SOURCE DATA Start Marker
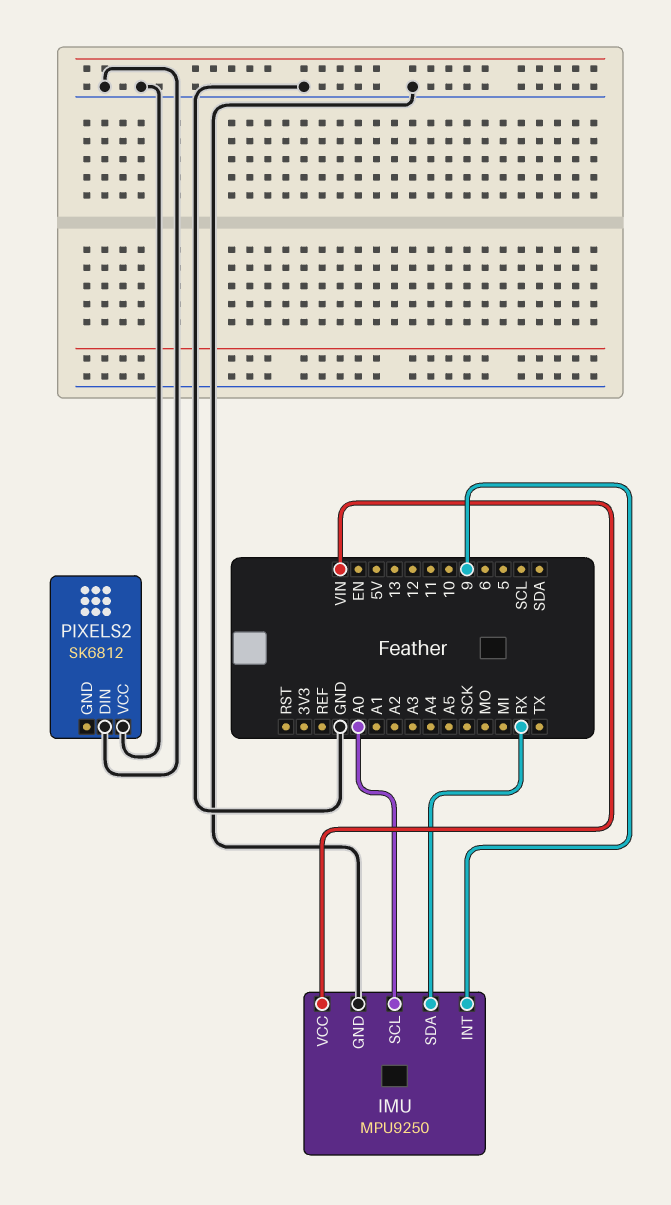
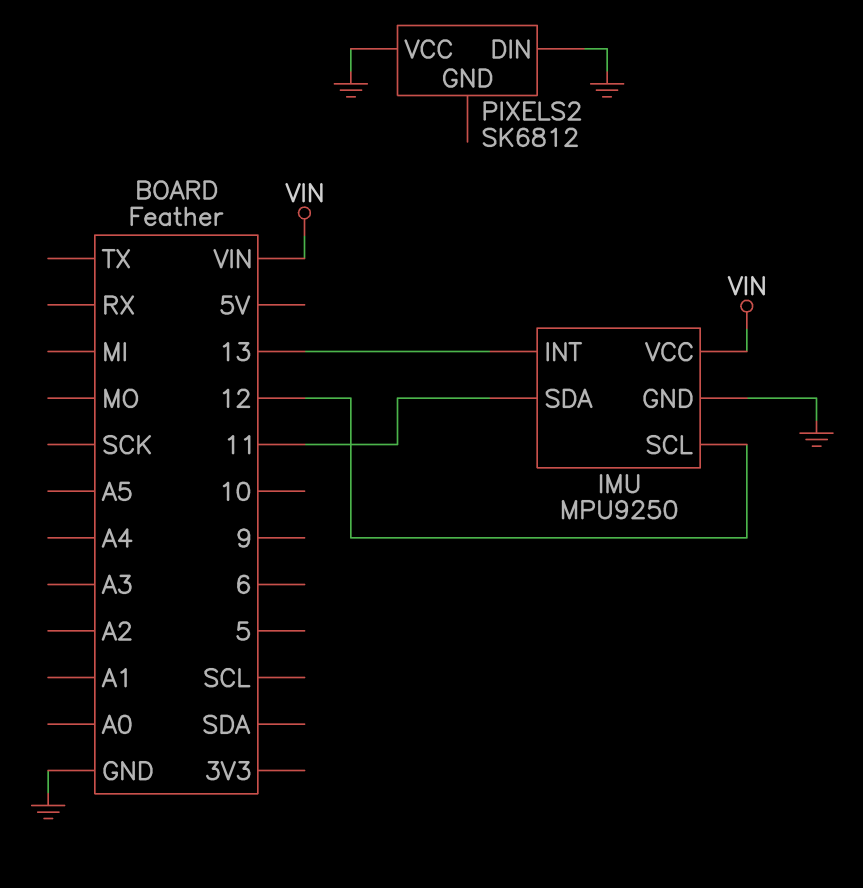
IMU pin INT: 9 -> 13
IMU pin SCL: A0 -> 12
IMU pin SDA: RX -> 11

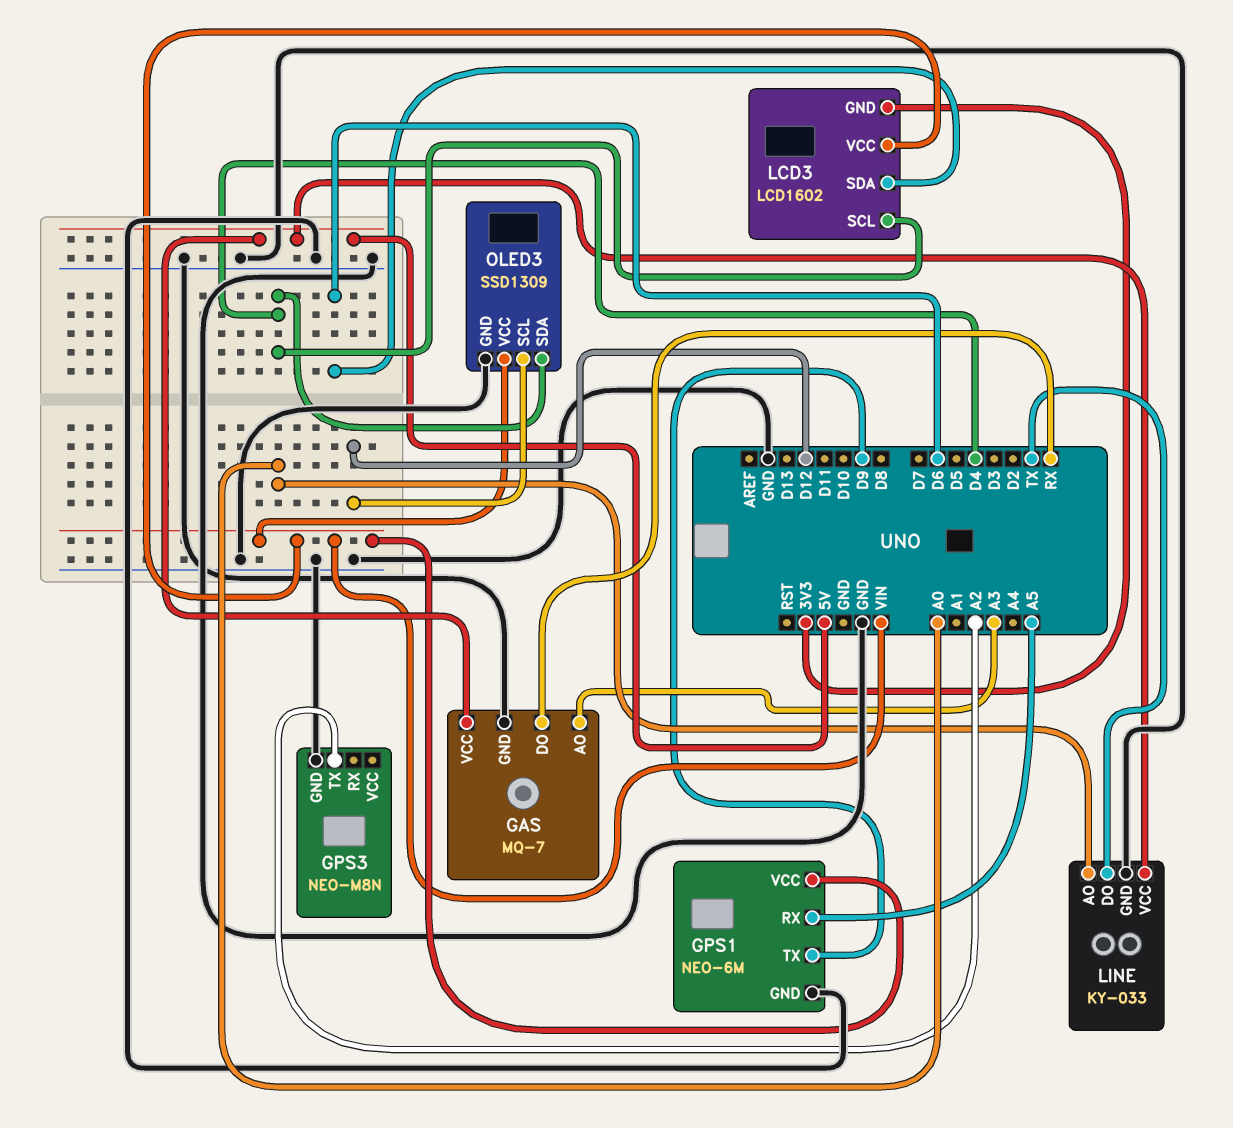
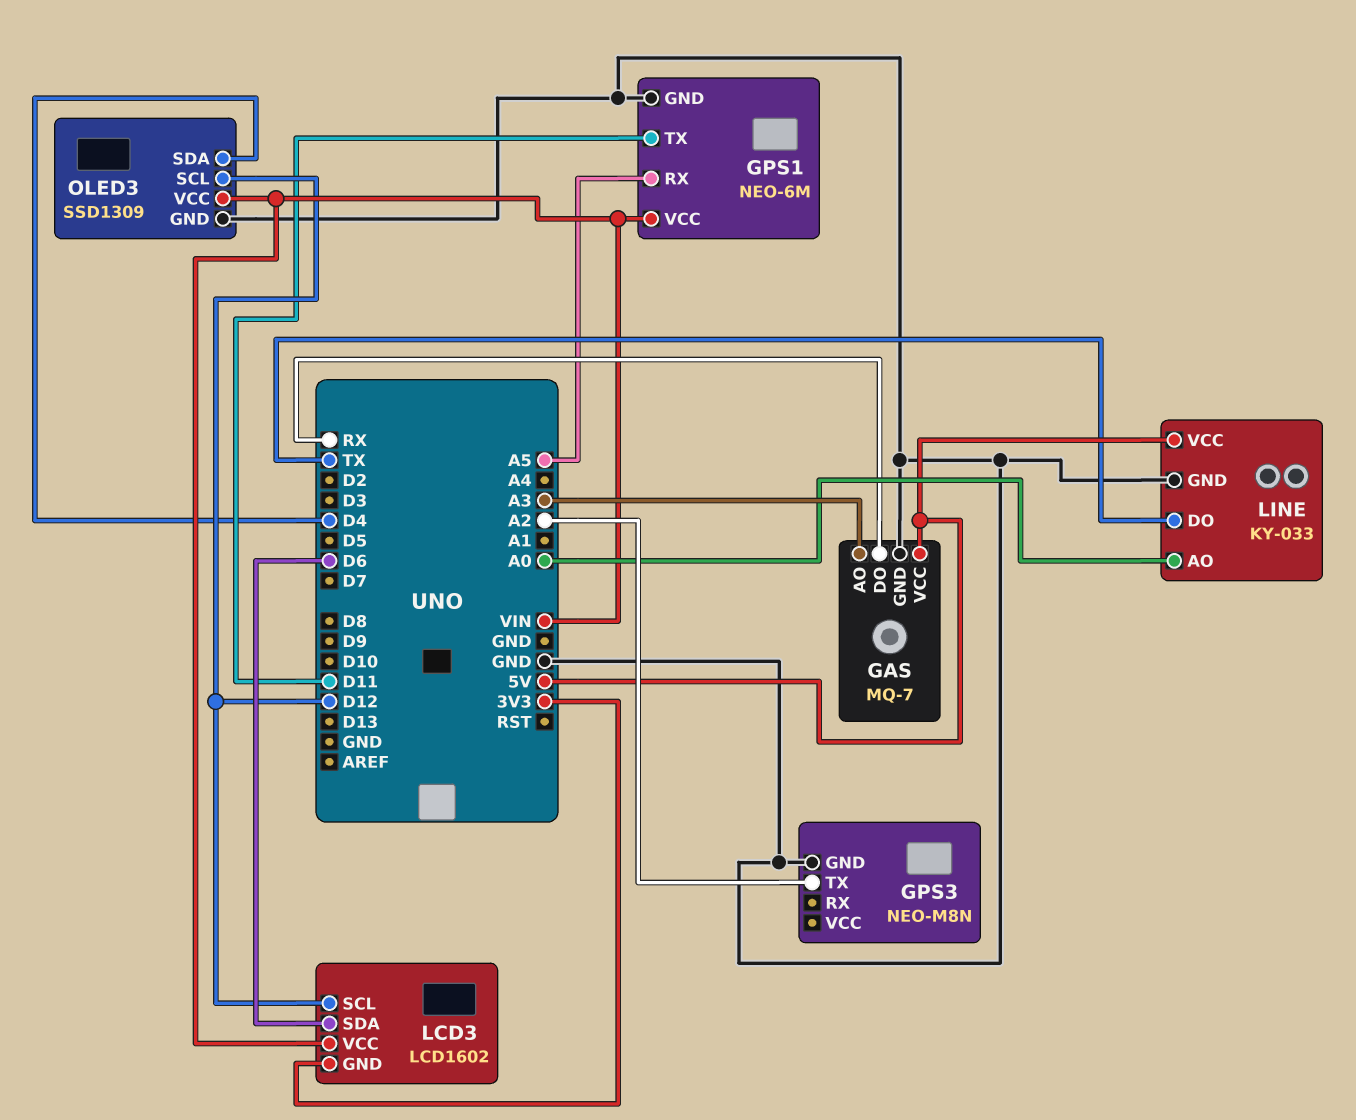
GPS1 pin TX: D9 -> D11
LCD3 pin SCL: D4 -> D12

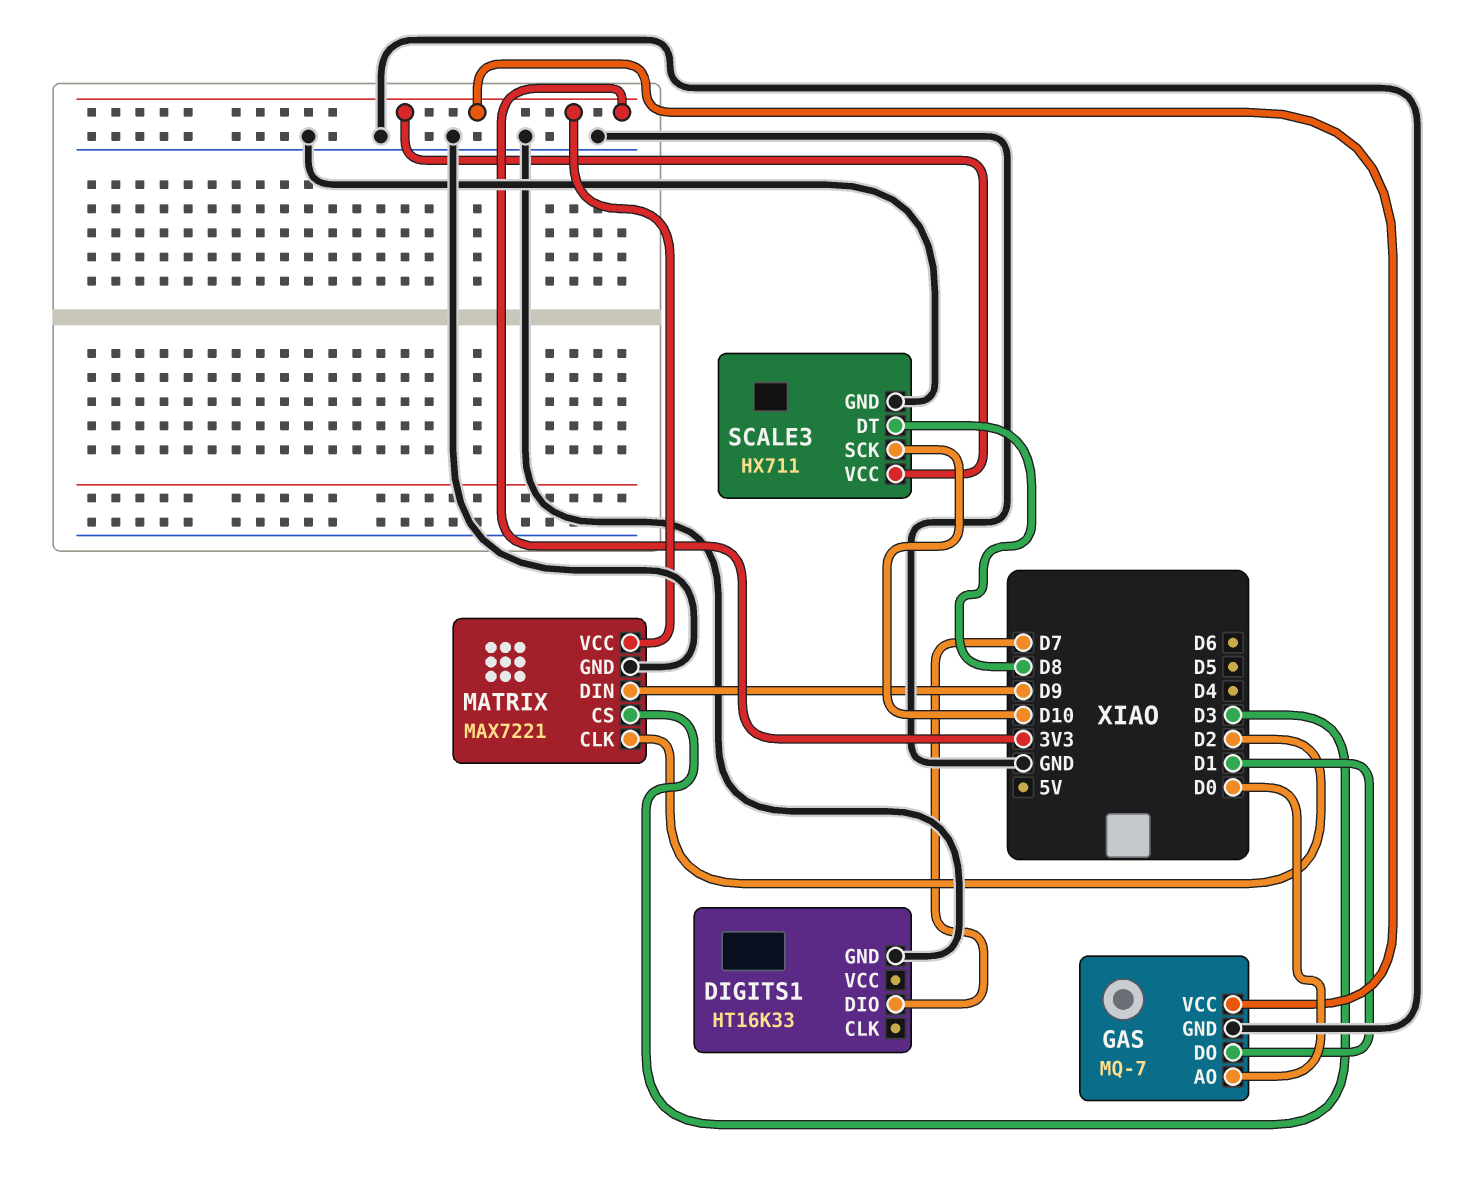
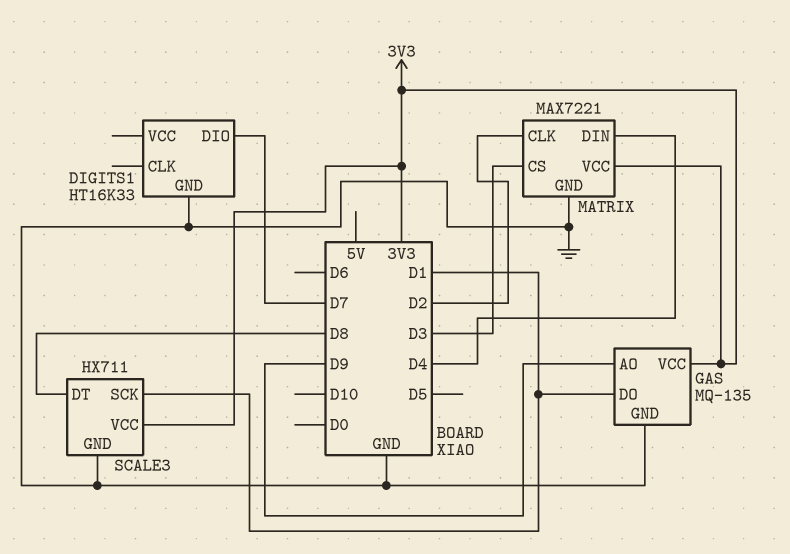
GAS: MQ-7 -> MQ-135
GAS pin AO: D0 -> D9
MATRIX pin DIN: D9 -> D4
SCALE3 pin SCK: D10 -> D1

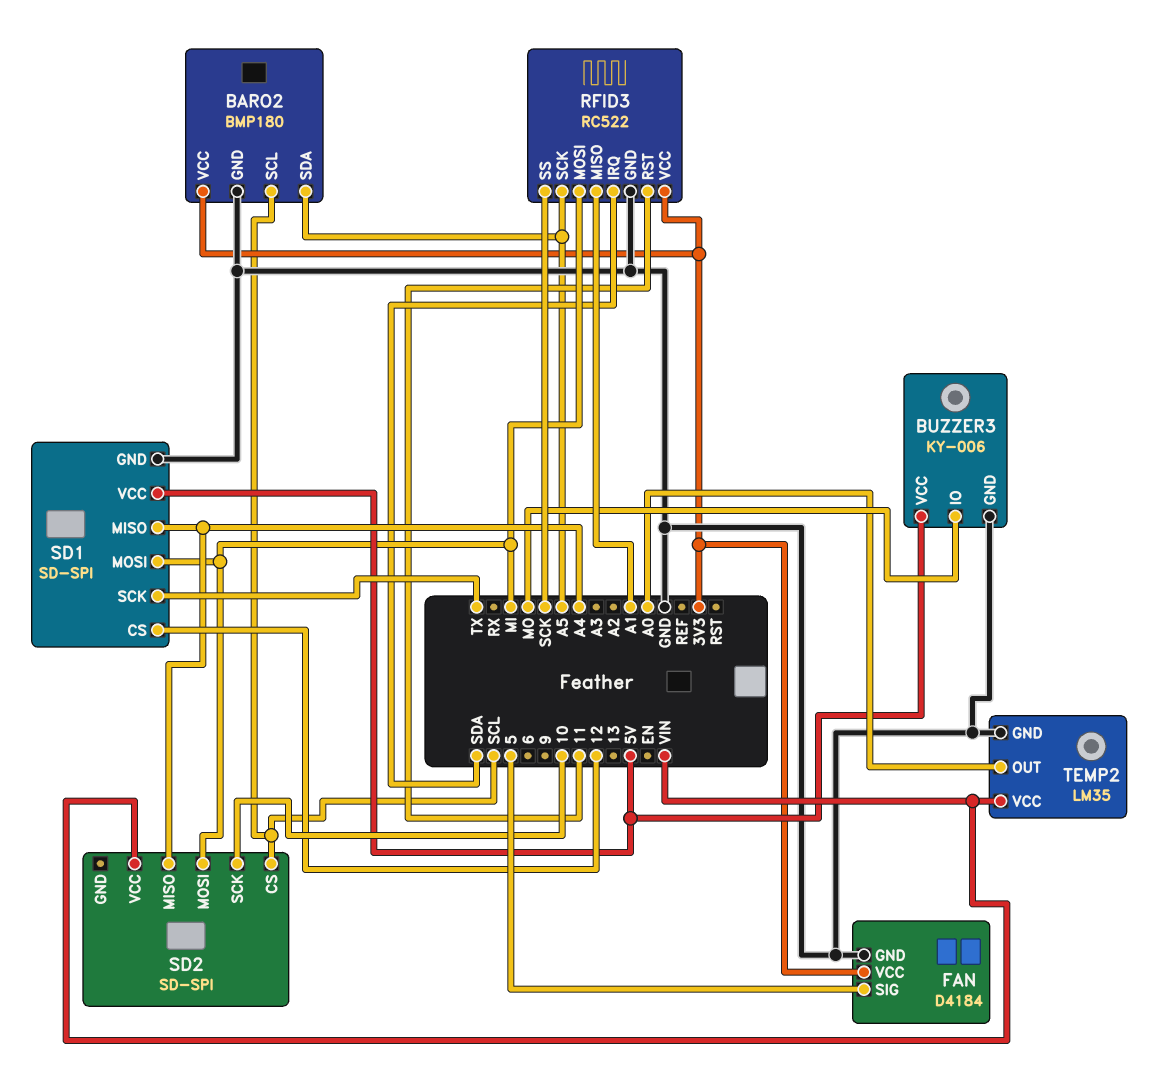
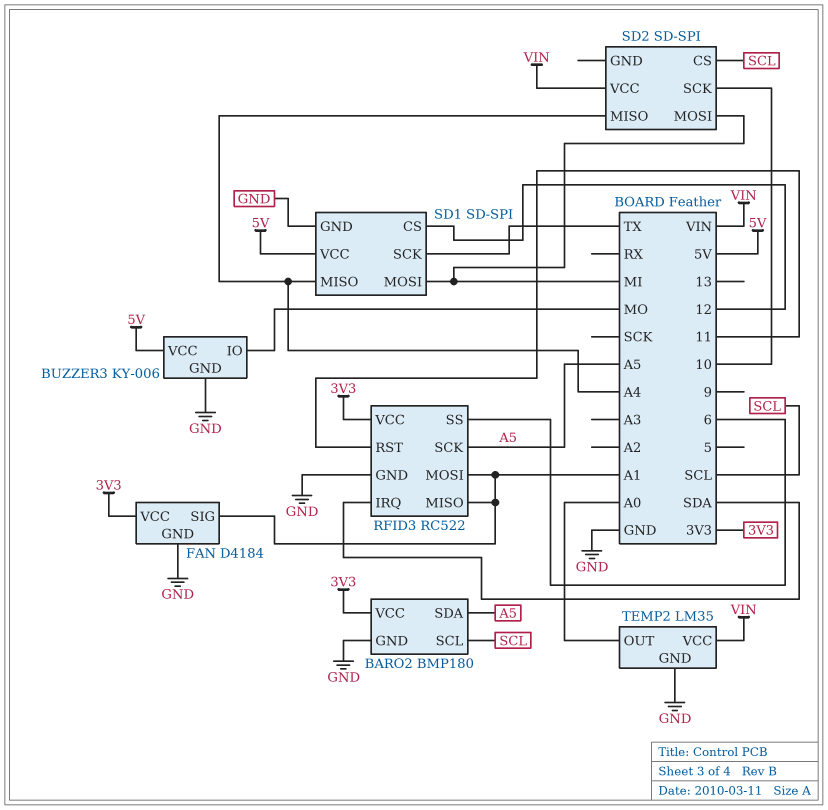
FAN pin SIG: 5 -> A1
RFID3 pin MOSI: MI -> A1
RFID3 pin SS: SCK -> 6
SOURCE DATA End Marker
TASK INSTRUCTIONS: Output a verbatim copy of the lines from the line containing "SCALE3 pin SCK: D10 -> D1" through the end of the data, both included, without any images.

COMPLETED EXERCISE:
SCALE3 pin SCK: D10 -> D1

FAN pin SIG: 5 -> A1
RFID3 pin MOSI: MI -> A1
RFID3 pin SS: SCK -> 6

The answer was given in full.